Task statement:
Beginning at the line containing "pink 1x2 slope [177,174,223,230]", print every line until the records end, keeping each exactly as it is.

The data:
════

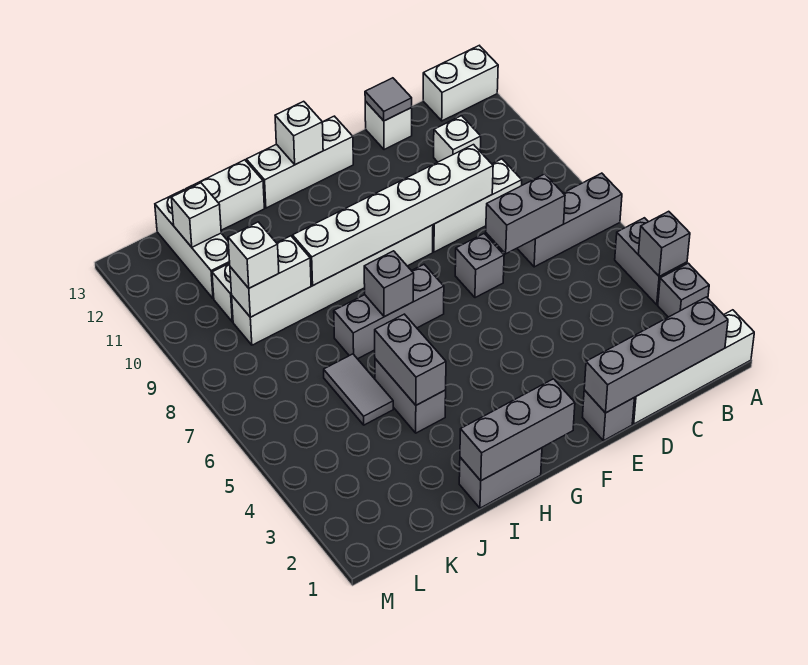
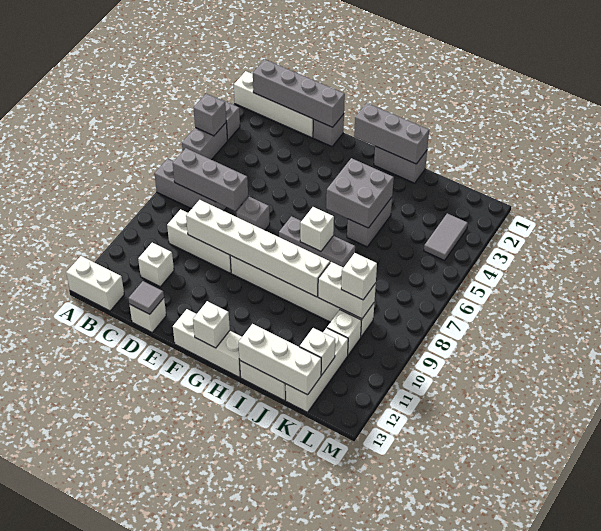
grey 1x2 brick [486,174,565,254] -> grey 1x3 brick [173,148,248,211]
grey 1x1 brick [364,251,414,317] -> white 1x1 brick [300,207,334,251]
grey 1x2 brick [375,314,446,405] -> grey 2x2 brick [326,158,394,228]
none -> white 1x3 brick [239,324,321,395]
grey 1x2 tile [324,354,393,425] -> grey 1x2 tile moved to [424,213,468,260]

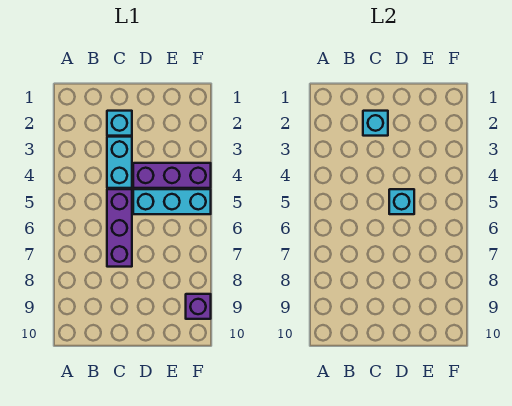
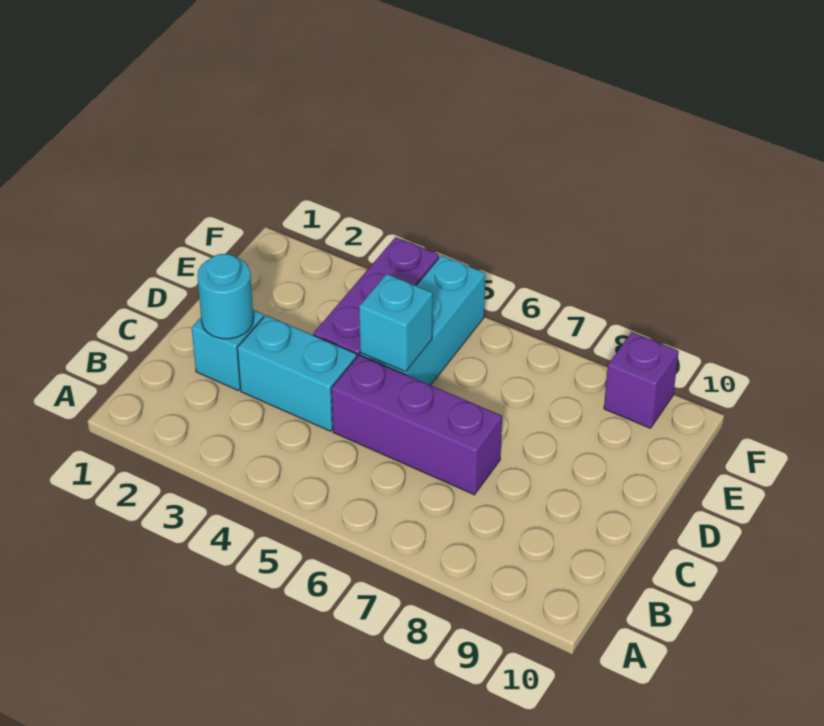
cyan 1x1 brick [363,111,388,136] -> cyan 1x1 round brick [197,254,254,339]

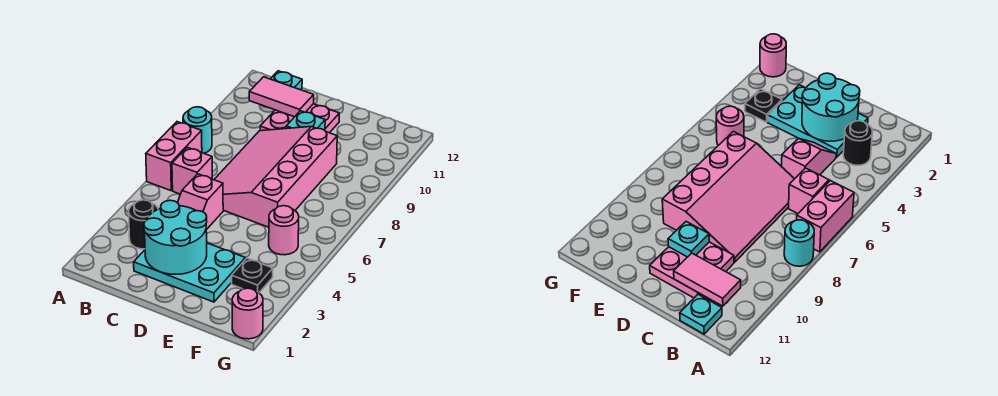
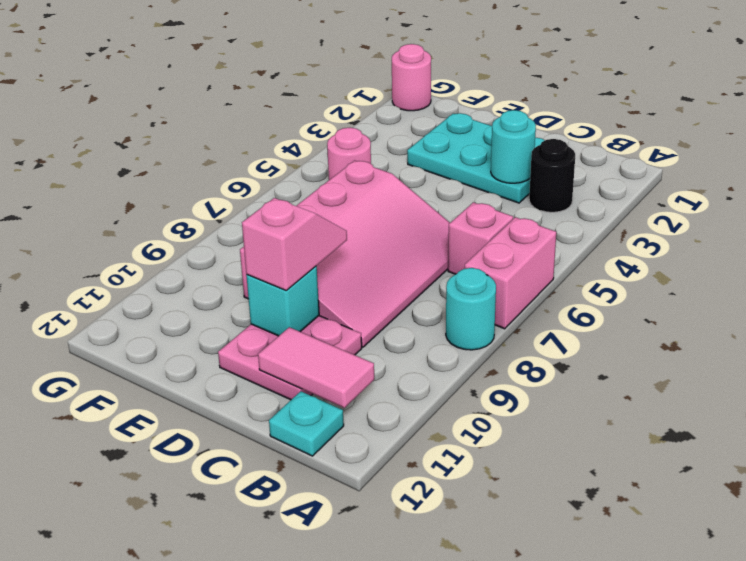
cyan 2x2 round brick [144,200,207,274] -> cyan 1x1 round brick [491,110,536,183]
pink 1x2 slope [177,174,223,230] -> pink 1x2 slope moved to [242,198,347,290]
cyan 1x1 plate [286,111,325,130] -> cyan 1x1 brick [246,266,319,336]
black 1x1 plate [232,258,273,293] -> none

════

Task output:
pink 1x2 slope [177,174,223,230] -> pink 1x2 slope moved to [242,198,347,290]
cyan 1x1 plate [286,111,325,130] -> cyan 1x1 brick [246,266,319,336]
black 1x1 plate [232,258,273,293] -> none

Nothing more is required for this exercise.